**Goal of the exercise**
An exact repetition of the listing is required.

Supplied material below:

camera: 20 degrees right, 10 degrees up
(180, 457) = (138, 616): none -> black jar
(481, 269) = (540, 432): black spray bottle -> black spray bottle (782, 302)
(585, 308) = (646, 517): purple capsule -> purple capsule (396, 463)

End of Supplied material.

**Output of the task**
camera: 20 degrees right, 10 degrees up
(180, 457) = (138, 616): none -> black jar
(481, 269) = (540, 432): black spray bottle -> black spray bottle (782, 302)
(585, 308) = (646, 517): purple capsule -> purple capsule (396, 463)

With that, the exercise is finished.